# [Requirement]
In the material below, copy out everything from the line containing "Yes, point (362, 208) is farther from viewer." down to the line containing "What do you", keeping every character as it is.

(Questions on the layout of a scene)

[BEGIN]

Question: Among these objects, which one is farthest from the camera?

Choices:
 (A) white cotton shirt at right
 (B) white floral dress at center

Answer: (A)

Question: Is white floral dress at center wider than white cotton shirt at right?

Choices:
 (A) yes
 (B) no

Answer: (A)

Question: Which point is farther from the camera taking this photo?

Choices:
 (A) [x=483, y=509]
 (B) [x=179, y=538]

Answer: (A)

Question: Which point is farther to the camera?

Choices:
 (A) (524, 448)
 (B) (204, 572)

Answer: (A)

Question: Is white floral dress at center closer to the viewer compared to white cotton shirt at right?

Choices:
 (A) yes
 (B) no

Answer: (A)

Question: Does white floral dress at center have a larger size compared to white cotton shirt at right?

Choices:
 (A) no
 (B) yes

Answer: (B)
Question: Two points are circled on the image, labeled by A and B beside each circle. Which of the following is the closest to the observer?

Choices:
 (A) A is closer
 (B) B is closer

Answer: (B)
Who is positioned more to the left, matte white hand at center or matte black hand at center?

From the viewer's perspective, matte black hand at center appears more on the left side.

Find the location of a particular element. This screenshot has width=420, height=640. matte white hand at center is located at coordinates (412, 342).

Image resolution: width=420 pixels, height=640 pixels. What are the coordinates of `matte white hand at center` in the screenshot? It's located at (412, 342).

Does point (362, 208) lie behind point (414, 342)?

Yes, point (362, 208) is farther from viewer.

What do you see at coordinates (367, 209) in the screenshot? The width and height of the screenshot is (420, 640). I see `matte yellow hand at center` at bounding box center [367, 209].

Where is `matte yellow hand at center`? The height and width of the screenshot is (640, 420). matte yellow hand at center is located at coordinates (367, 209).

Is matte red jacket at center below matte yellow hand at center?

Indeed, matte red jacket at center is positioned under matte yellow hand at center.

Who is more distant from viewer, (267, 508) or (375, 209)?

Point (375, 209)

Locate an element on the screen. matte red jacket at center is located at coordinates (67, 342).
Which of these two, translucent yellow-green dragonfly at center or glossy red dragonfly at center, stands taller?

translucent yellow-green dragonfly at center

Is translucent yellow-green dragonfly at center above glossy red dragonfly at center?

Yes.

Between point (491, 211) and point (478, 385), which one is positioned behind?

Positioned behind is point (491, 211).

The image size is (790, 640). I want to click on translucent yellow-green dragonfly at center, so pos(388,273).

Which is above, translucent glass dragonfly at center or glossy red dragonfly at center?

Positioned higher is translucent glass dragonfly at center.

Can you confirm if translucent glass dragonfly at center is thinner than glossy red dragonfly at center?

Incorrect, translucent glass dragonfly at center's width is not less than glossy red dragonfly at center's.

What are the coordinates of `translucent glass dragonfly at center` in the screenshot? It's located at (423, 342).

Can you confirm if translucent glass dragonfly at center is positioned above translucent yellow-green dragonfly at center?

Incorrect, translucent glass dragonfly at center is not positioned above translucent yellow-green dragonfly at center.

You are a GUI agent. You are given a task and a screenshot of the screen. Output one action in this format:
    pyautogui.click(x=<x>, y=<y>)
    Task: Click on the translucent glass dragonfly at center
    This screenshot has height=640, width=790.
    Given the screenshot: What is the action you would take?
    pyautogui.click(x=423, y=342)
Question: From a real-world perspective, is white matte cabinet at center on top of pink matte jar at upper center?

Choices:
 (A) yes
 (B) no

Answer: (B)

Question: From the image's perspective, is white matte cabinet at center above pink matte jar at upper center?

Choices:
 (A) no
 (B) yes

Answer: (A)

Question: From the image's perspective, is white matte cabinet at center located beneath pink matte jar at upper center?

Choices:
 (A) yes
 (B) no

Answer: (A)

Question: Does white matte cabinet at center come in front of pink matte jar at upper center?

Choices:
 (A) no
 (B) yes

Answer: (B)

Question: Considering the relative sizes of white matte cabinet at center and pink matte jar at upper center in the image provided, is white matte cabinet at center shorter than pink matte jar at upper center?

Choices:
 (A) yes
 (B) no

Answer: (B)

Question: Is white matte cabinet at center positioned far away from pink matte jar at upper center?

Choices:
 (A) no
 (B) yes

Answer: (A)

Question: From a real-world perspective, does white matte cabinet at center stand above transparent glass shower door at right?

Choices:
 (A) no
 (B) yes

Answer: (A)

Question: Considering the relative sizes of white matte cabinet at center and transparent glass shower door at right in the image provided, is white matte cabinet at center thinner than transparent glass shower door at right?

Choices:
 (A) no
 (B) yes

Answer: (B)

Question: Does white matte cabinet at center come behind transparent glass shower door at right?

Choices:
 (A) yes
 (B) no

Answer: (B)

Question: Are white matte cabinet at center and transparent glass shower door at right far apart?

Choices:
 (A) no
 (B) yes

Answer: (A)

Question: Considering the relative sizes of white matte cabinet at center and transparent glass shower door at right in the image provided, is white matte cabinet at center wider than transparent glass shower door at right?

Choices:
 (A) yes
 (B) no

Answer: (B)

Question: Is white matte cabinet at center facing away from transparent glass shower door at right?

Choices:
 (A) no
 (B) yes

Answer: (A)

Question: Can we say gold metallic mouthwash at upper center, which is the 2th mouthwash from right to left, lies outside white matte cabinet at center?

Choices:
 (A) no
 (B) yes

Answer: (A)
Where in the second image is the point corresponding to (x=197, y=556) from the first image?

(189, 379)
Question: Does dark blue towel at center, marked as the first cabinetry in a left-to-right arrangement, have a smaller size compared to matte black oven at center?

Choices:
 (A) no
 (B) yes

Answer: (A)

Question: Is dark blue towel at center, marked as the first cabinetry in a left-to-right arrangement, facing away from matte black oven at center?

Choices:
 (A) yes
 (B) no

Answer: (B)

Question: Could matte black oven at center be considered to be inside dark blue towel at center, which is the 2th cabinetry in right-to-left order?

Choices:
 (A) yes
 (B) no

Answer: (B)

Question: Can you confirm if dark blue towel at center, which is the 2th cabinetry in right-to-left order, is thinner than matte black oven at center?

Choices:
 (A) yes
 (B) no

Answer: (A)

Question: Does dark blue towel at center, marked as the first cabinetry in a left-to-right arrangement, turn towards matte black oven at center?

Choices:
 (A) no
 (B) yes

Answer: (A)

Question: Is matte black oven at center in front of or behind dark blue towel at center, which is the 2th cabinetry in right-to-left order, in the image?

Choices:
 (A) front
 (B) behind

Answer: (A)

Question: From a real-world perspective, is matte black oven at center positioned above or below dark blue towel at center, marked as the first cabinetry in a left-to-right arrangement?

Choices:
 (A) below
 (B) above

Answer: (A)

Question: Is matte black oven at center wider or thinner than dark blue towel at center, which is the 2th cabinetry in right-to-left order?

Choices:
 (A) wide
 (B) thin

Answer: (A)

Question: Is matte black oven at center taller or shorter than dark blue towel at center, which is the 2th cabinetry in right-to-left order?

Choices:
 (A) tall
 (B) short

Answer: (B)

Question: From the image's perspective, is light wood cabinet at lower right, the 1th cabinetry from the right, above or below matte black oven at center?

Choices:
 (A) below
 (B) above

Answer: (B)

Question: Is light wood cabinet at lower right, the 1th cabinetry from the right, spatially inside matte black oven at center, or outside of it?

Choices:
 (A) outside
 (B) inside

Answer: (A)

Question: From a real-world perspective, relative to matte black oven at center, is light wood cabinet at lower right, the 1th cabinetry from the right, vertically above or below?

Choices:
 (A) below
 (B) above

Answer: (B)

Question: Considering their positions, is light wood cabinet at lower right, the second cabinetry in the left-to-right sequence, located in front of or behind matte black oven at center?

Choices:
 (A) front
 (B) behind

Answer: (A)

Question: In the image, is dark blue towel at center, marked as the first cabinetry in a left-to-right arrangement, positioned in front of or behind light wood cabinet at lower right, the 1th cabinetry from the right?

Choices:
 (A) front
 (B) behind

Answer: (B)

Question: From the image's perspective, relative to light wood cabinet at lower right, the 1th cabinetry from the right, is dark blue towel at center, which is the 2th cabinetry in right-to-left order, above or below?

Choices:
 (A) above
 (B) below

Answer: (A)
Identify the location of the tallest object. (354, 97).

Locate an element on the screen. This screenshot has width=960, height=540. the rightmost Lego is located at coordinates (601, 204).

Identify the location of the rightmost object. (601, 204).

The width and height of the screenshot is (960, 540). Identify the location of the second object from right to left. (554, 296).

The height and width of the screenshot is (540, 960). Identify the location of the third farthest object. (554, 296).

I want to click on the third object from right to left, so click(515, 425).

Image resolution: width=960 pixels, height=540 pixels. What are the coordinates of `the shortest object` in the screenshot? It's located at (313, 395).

[END]

# [Complete output]
Yes, point (362, 208) is farther from viewer.

What do you see at coordinates (367, 209) in the screenshot? The width and height of the screenshot is (420, 640). I see `matte yellow hand at center` at bounding box center [367, 209].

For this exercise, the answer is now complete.